■ TASK GOAL ■
Write out the records below word for word, leaving out the pictures.

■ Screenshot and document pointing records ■
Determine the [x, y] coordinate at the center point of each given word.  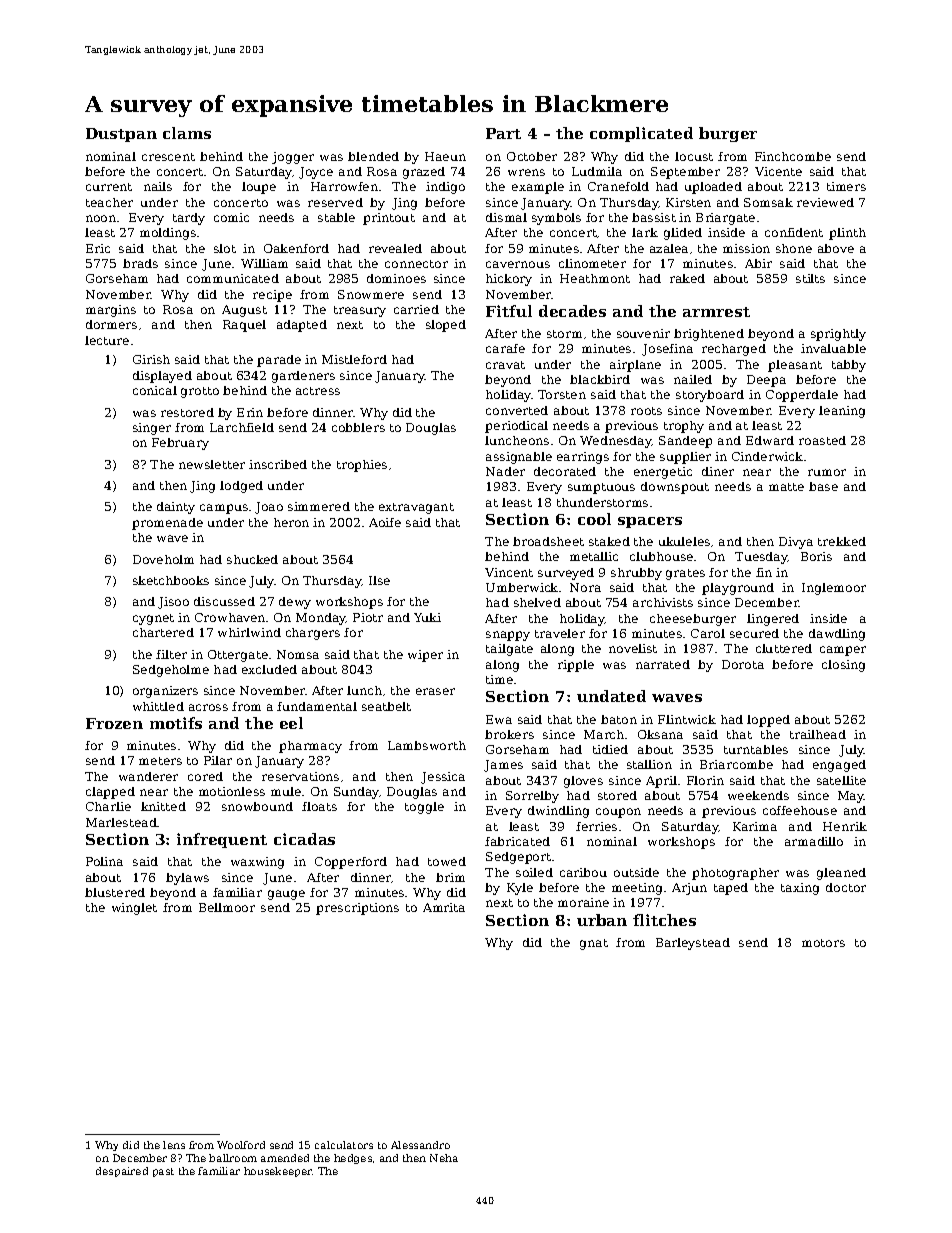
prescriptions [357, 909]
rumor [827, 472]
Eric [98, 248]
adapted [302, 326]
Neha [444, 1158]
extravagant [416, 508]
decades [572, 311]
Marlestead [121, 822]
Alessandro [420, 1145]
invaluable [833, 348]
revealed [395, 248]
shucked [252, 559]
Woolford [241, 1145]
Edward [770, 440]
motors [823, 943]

■ WRITTEN ANSWER ■
Determine the [x, y] coordinate at the center point of each given word.  
prescriptions [357, 909]
rumor [827, 472]
Eric [98, 248]
adapted [302, 326]
Neha [444, 1158]
extravagant [416, 508]
decades [572, 311]
Marlestead [121, 822]
Alessandro [420, 1145]
invaluable [833, 348]
revealed [395, 248]
shucked [252, 559]
Woolford [241, 1145]
Edward [770, 440]
motors [823, 943]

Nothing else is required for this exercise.